> **Goal of the exercise**
Scanning the entries below, copy every line that contains the word "camera".

"""

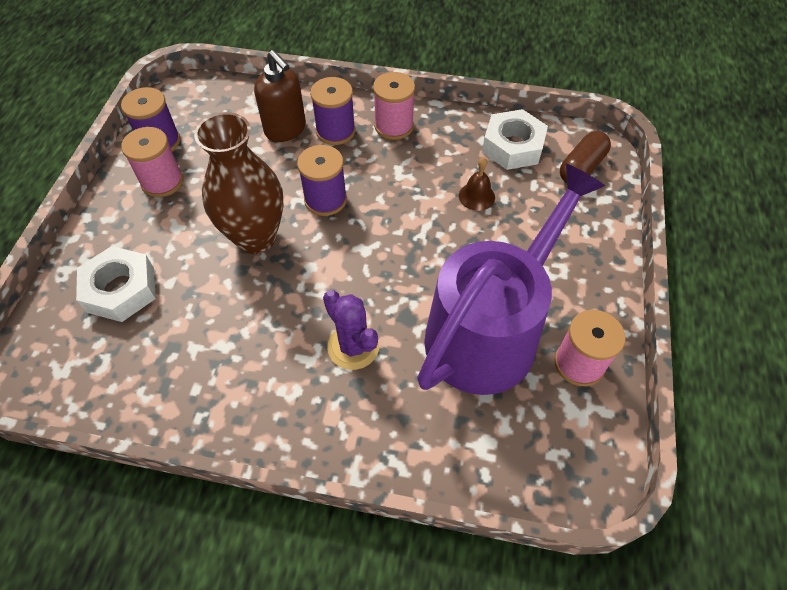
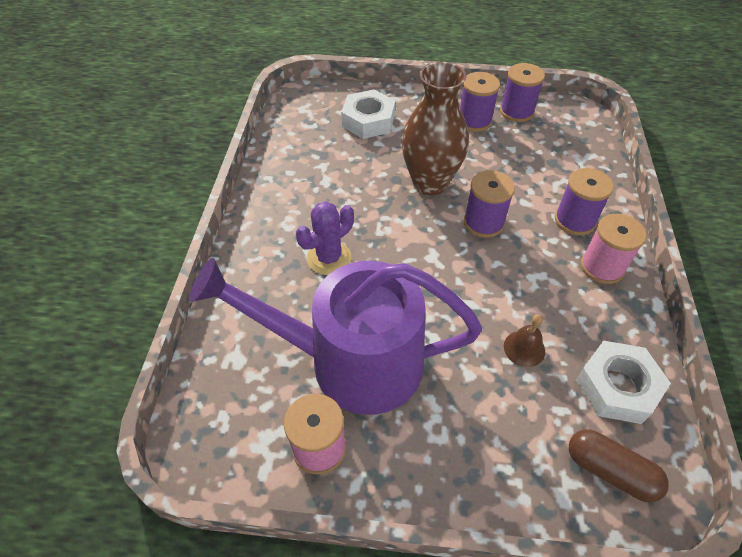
camera: 85 degrees right, 5 degrees down
(162, 181) = (474, 121): pink spool -> purple spool
(285, 130) = (561, 184): brown soap dispenser -> none
(489, 331) = (352, 361): purple watering can -> purple watering can turned 150 degrees clockwise

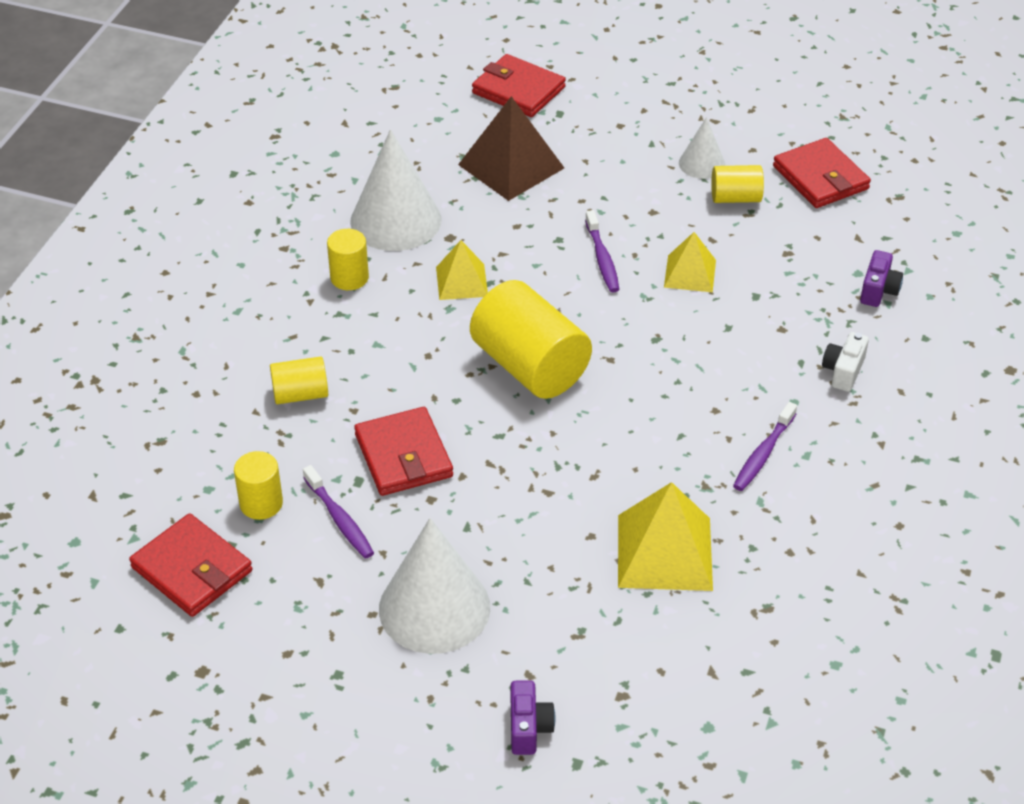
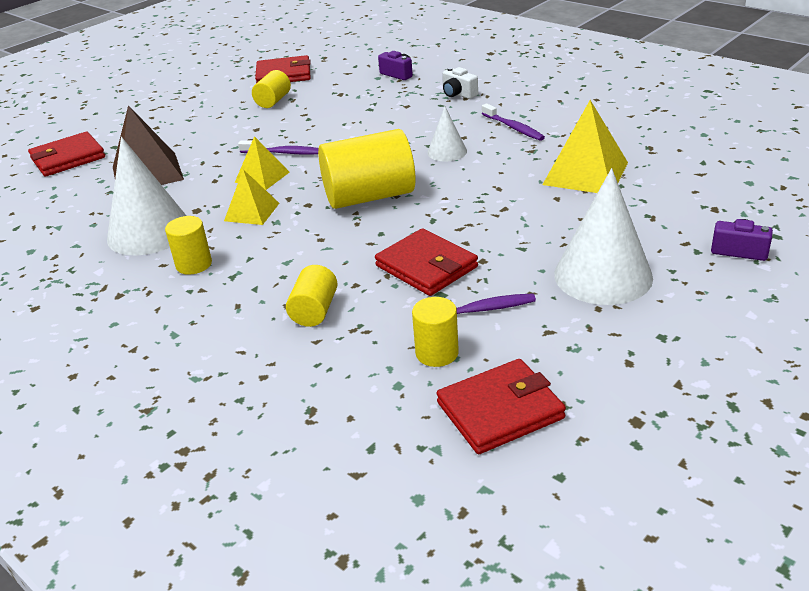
camera: 65 degrees left, 10 degrees down
(403, 456) = (426, 266): red wallet -> red wallet turned 45 degrees clockwise
(690, 273) = (329, 126): yellow pyramid -> yellow pyramid (262, 177)
(702, 163) = (228, 106): white cone -> white cone (447, 152)

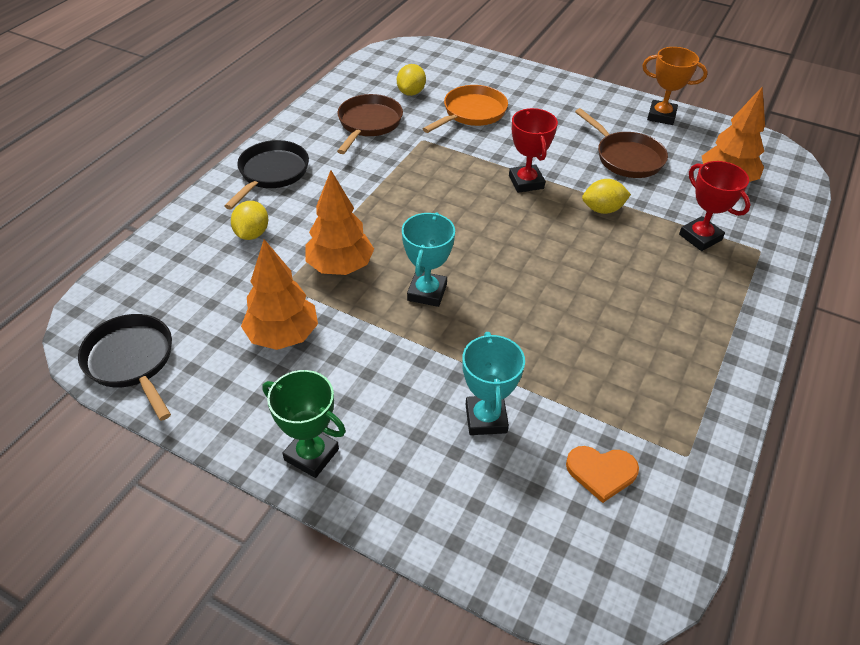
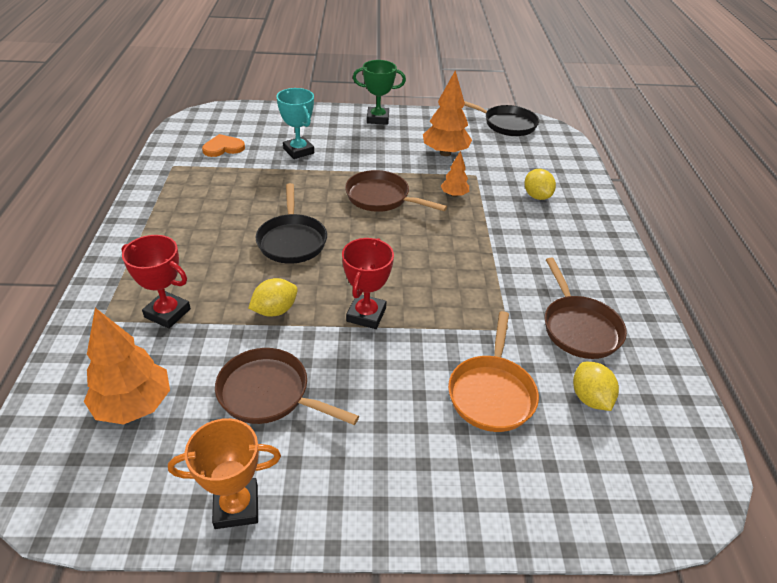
camera: 150 degrees right, 5 degrees down
(271, 173) = (588, 243): black pan -> black pan (292, 240)
(340, 267) = (454, 195): orange tree -> orange tree, size x0.54
(427, 292) = (381, 198): turquoise trophy -> brown pan
(526, 182) = (366, 315): red trophy -> red trophy turned 60 degrees clockwise

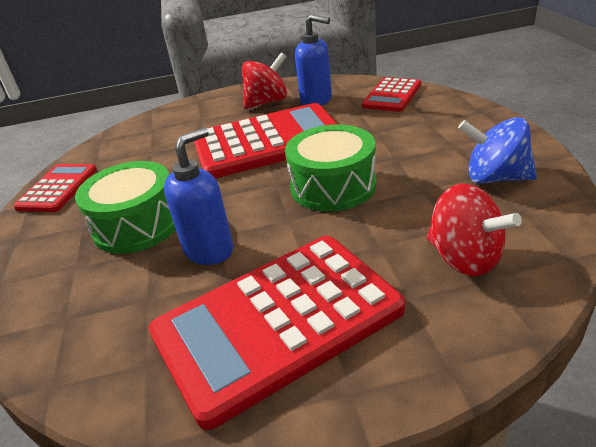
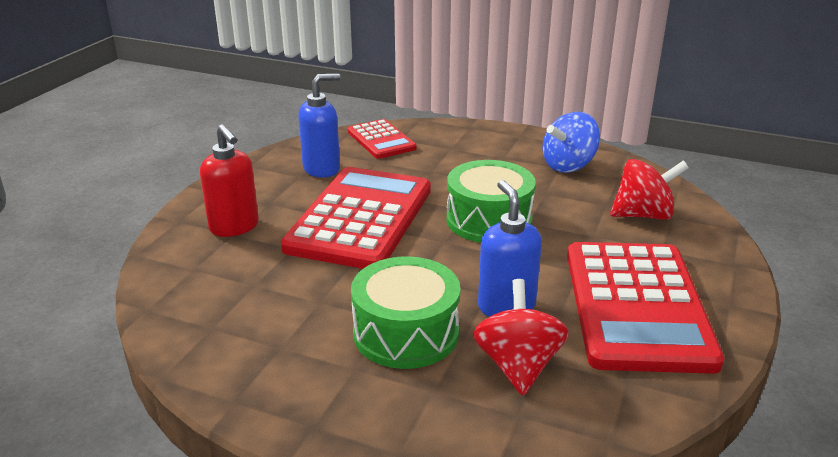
camera: 60 degrees left, 5 degrees down
(58, 188) = (230, 370): red calculator -> none
(208, 116) = (234, 227): none -> red soap dispenser
(267, 102) = (271, 189): red spinning top -> red spinning top (518, 365)

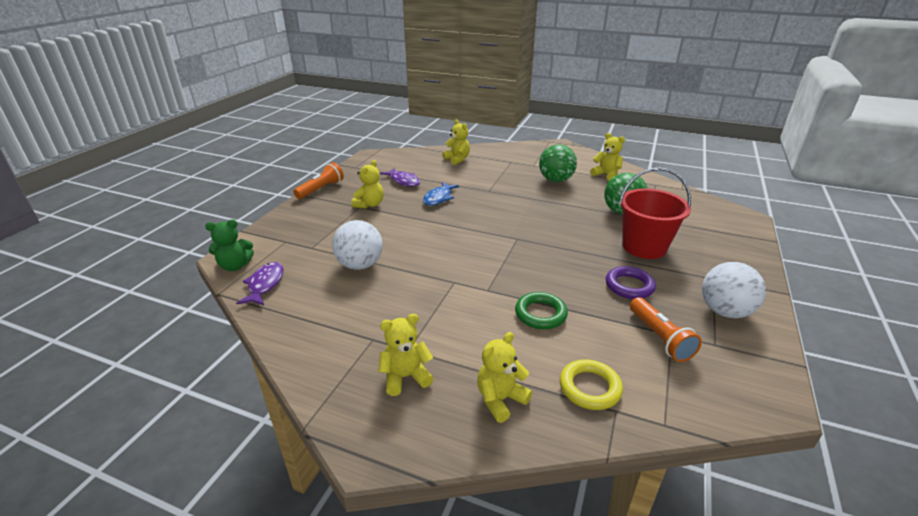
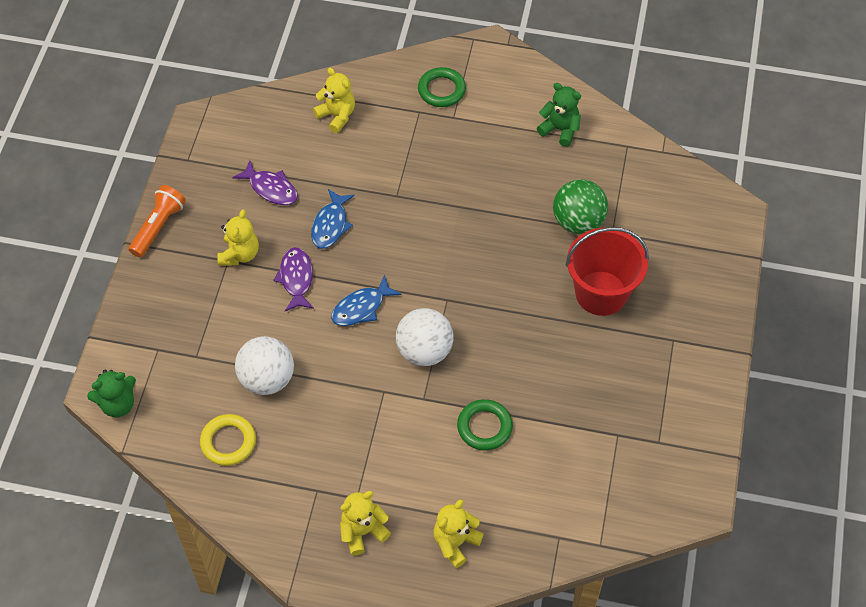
camera: 10 degrees left, 25 degrees up
(265, 284) = (168, 429): purple fish -> purple fish (296, 279)
(449, 236) = (361, 308): none -> blue fish
(527, 156) = (441, 90): none -> green ring
(555, 180) = (488, 155): green ball -> none
(589, 388) = (536, 516): yellow ring -> yellow ring (228, 442)
(606, 175) = (560, 129): yellow teddy bear -> green teddy bear
(629, 286) = (579, 368): purple ring -> none
(659, 338) = (605, 442): orange flashlight -> none
(724, 311) = (676, 392): white ball -> white ball (424, 351)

"""

> **Response to the task**
camera: 85 degrees right, 5 degrees down
camera: 65 degrees left, 10 degrees down
camera: 150 degrees right, 5 degrees down
camera: 60 degrees left, 5 degrees down
camera: 10 degrees left, 25 degrees up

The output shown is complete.